* [Task brief]:
Your output should be each line from the material below that has the word "cone".

* [Available records]:

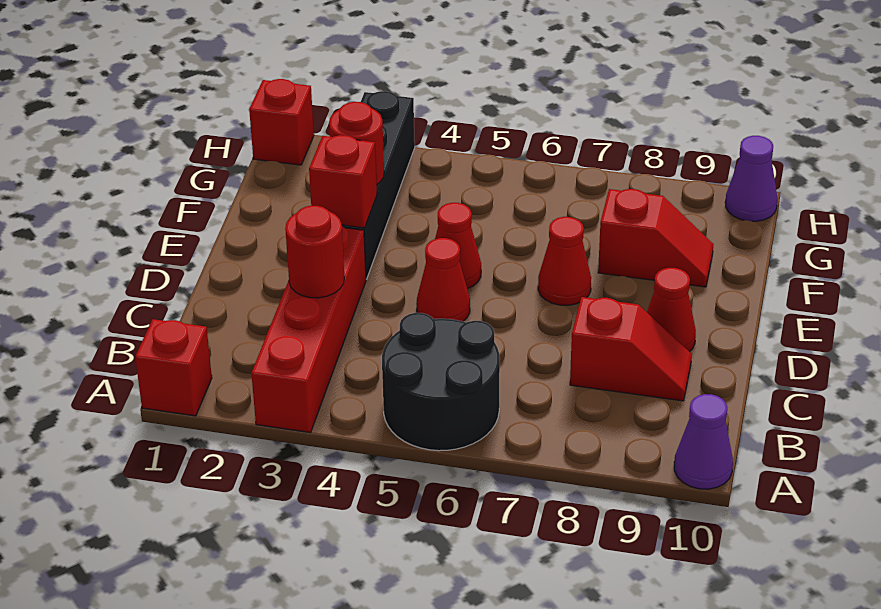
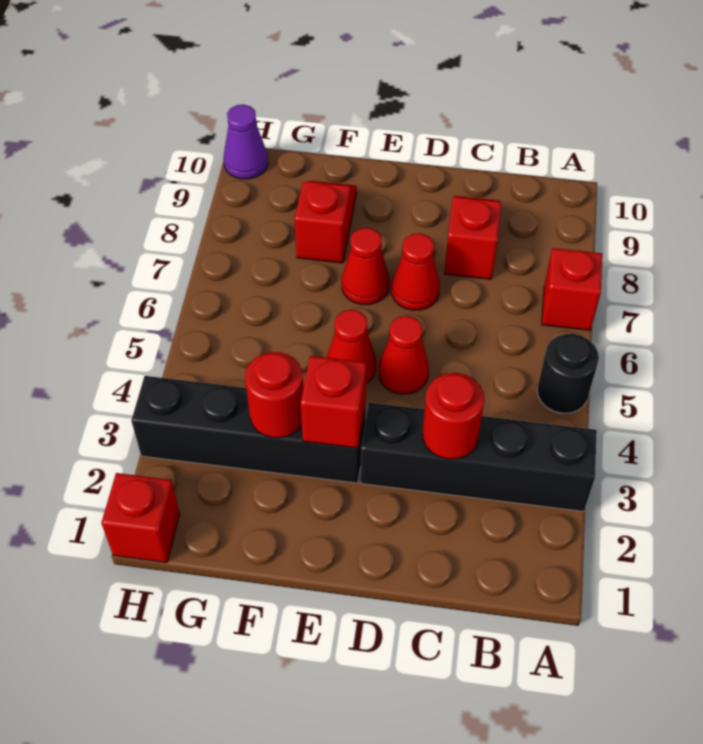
red brick A1 level 1 -> red brick A7 level 1
red brick A3:D3 level 1 -> black brick A3:D3 level 1
black round brick A5:B6 level 1 -> black round brick A5 level 1
purple cone A10 level 1 -> none
red cone D9 level 1 -> red cone D7 level 1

* [Answer to the problem]:
purple cone A10 level 1 -> none
red cone D9 level 1 -> red cone D7 level 1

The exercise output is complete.